What to do -
Exactly the lines from the one containing "(580, 409) = (734, 472): pink" through the end of the entries, both ends included, are to be output.
[Start of section]
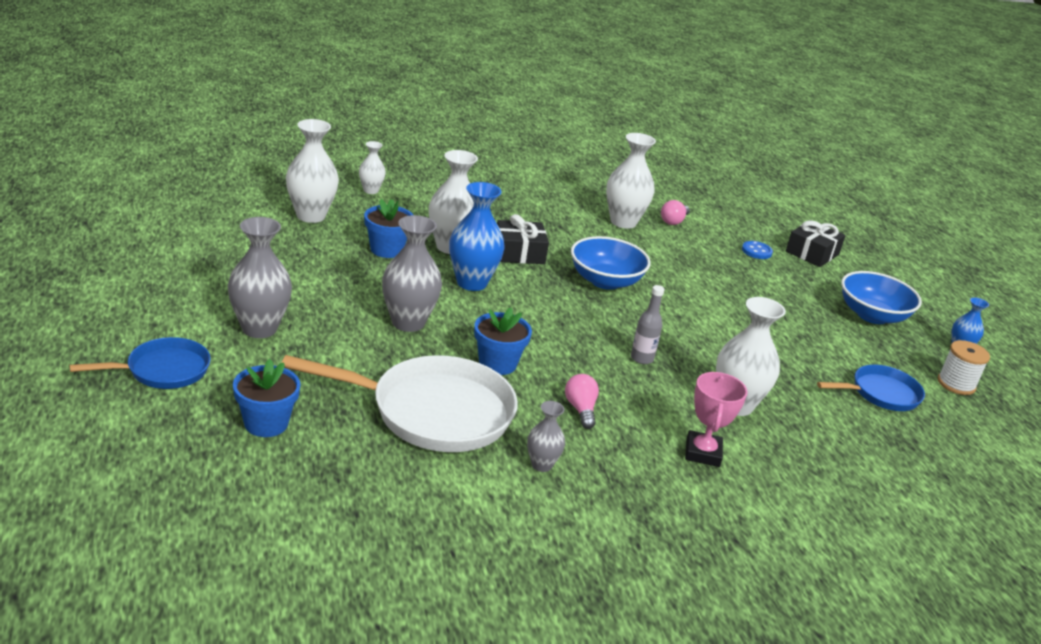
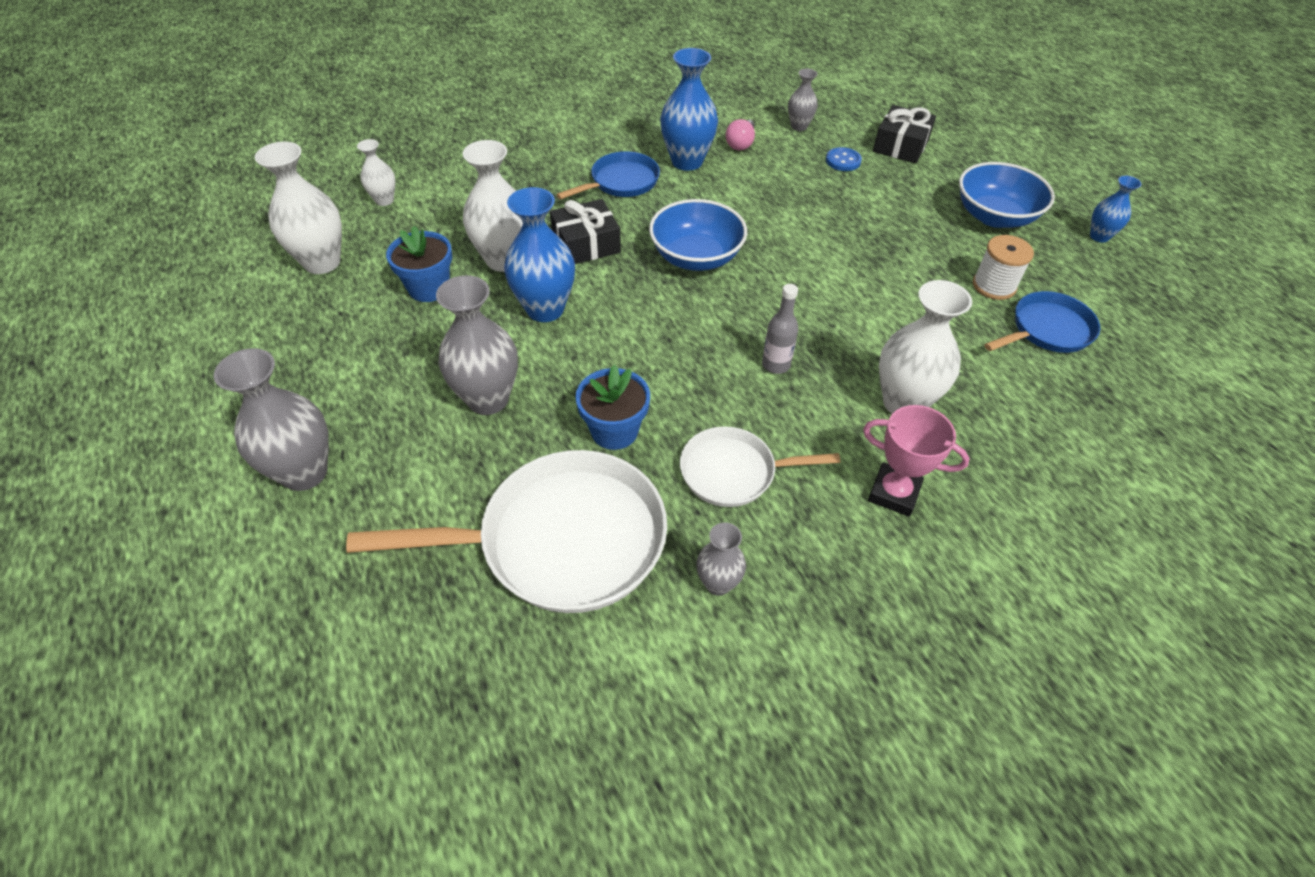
camera: 10 degrees left, 20 degrees up
(163, 370) = (193, 592): blue pan -> blue pan (621, 182)
(266, 423) = (355, 639): blue flower pot -> none
(580, 409) = (734, 472): pink light bulb -> white pan
(623, 222) = (687, 161): white vase -> blue vase
(702, 453) = (894, 493): pink trophy -> pink trophy turned 60 degrees counterclockwise
(728, 221) = (799, 126): none -> grey vase
(956, 384) = (1116, 289): white spool -> white spool (994, 286)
[End of section]
Solution to this exercise -
(580, 409) = (734, 472): pink light bulb -> white pan
(623, 222) = (687, 161): white vase -> blue vase
(702, 453) = (894, 493): pink trophy -> pink trophy turned 60 degrees counterclockwise
(728, 221) = (799, 126): none -> grey vase
(956, 384) = (1116, 289): white spool -> white spool (994, 286)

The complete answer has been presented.